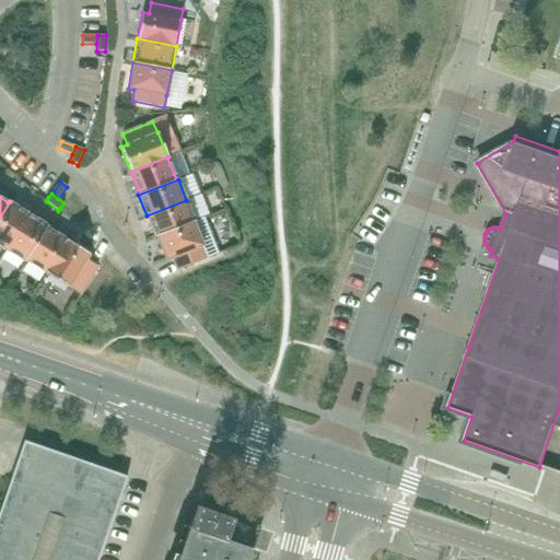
[(154,236),(195,221),(186,200),(147,216),(154,236)]
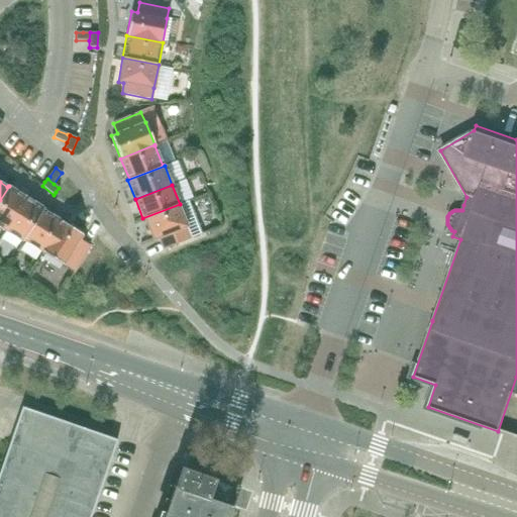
[(26,197),(9,186),(0,200),(0,227),(5,230),(26,197)]
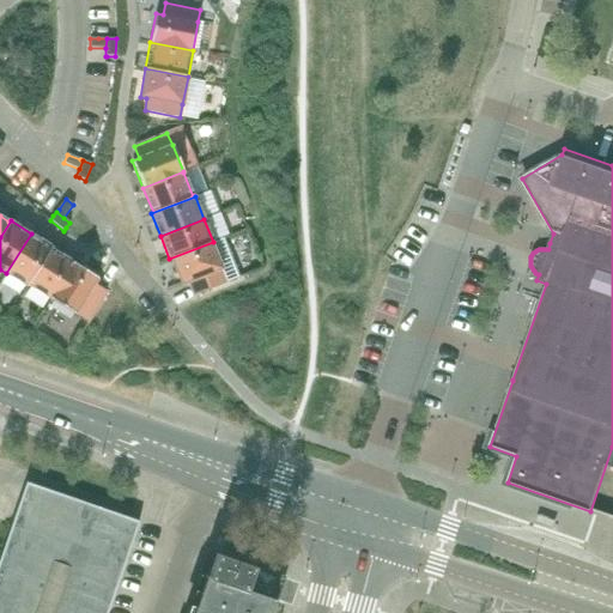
[(52,247),(31,234),(6,273),(26,286),(52,247)]
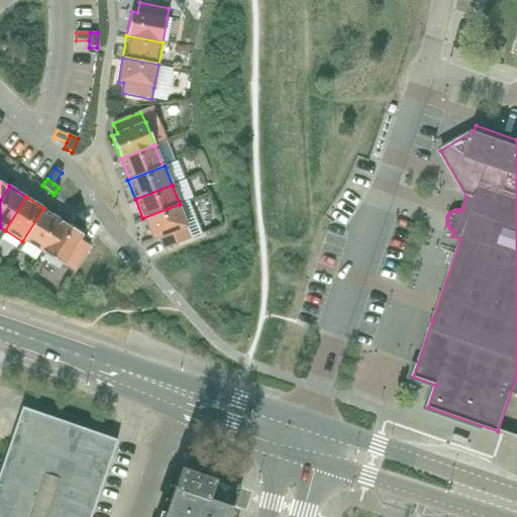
[(187,201),(180,204),(142,218),(142,219),(144,218),(152,240),(159,238),(164,249),(201,234),(187,201)]
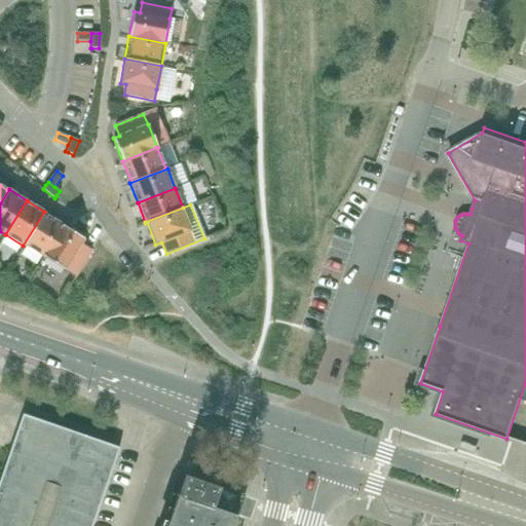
[(45,212),(44,212),(23,246),(24,246),(25,245),(43,257),(64,226),(44,214),(45,212)]
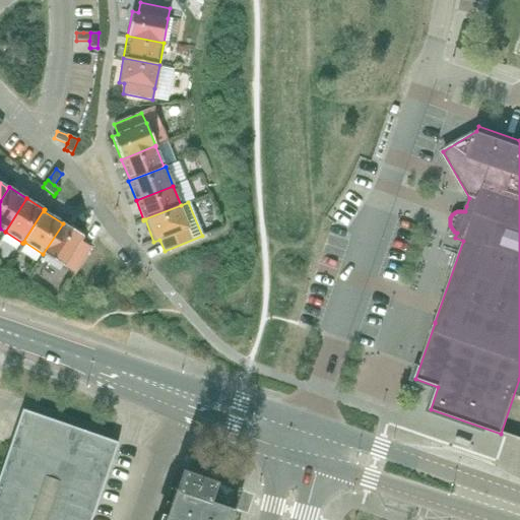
[(83,236),(63,223),(43,254),(64,267),(64,266),(74,273),(90,248),(80,241),(83,236)]
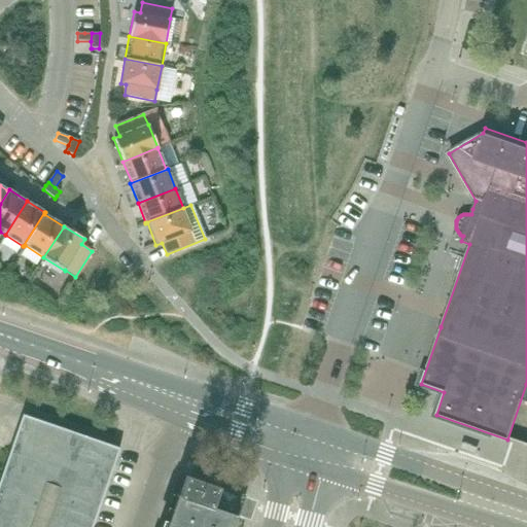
[(92,526),(119,449),(22,415),(0,478),(0,526),(92,526)]
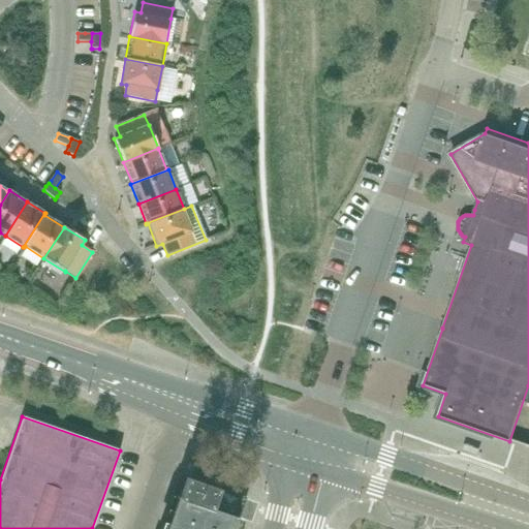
[(223,528),(236,495),(225,491),(186,478),(180,498),(178,498),(177,499),(182,500),(172,528),(223,528)]
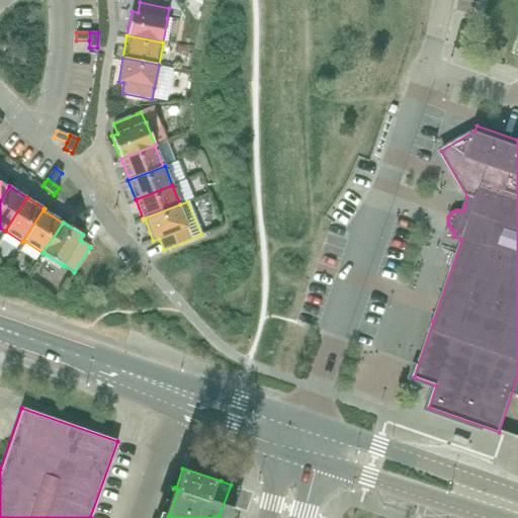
All buildings are outlined.
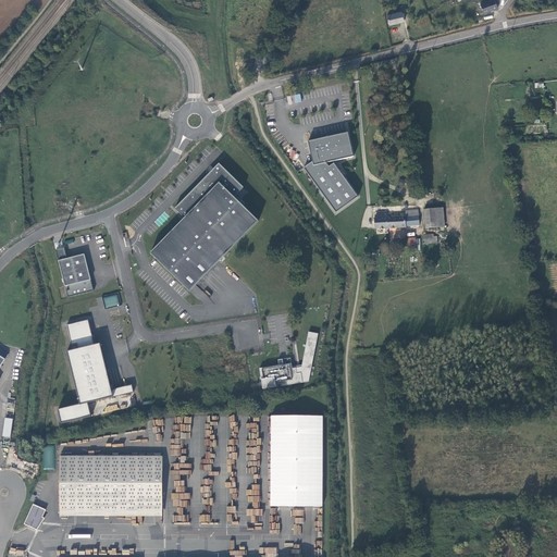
[(492,0),(480,4),(483,14),(498,8),(495,0),(492,0)]
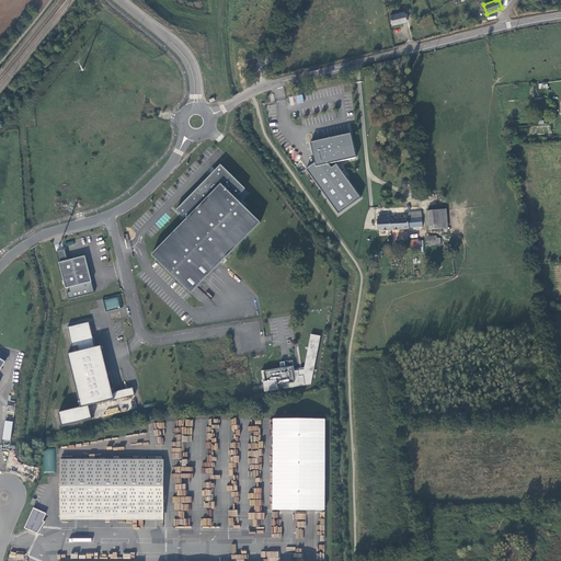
[(407,22),(404,12),(390,15),(392,25),(407,22)]
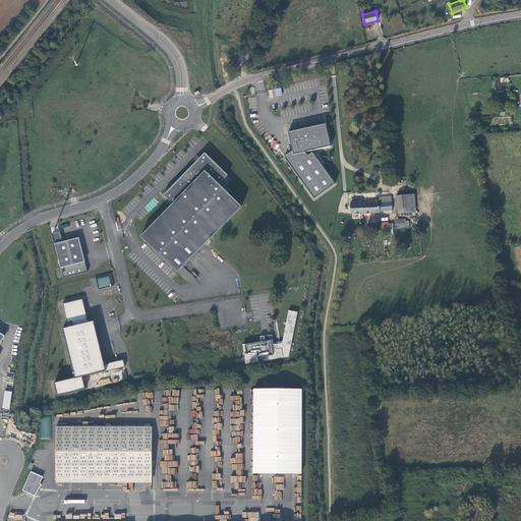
[(280,88),(269,91),(271,98),(283,95),(280,88)]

What is needed:
When you copy the listing, keep every line exactly as it is but leave out all images.

Exercise solution:
[(154,236),(195,221),(186,200),(147,216),(154,236)]
[(26,197),(9,186),(0,200),(0,227),(5,230),(26,197)]
[(52,247),(31,234),(6,273),(26,286),(52,247)]
[(187,201),(180,204),(142,218),(142,219),(144,218),(152,240),(159,238),(164,249),(201,234),(187,201)]
[(45,212),(44,212),(23,246),(24,246),(25,245),(43,257),(64,226),(44,214),(45,212)]
[(83,236),(63,223),(43,254),(64,267),(64,266),(74,273),(90,248),(80,241),(83,236)]
[(92,526),(119,449),(22,415),(0,478),(0,526),(92,526)]
[(223,528),(236,495),(225,491),(186,478),(180,498),(178,498),(177,499),(182,500),(172,528),(223,528)]
All buildings are outlined.
[(492,0),(480,4),(483,14),(498,8),(495,0),(492,0)]
[(407,22),(404,12),(390,15),(392,25),(407,22)]
[(280,88),(269,91),(271,98),(283,95),(280,88)]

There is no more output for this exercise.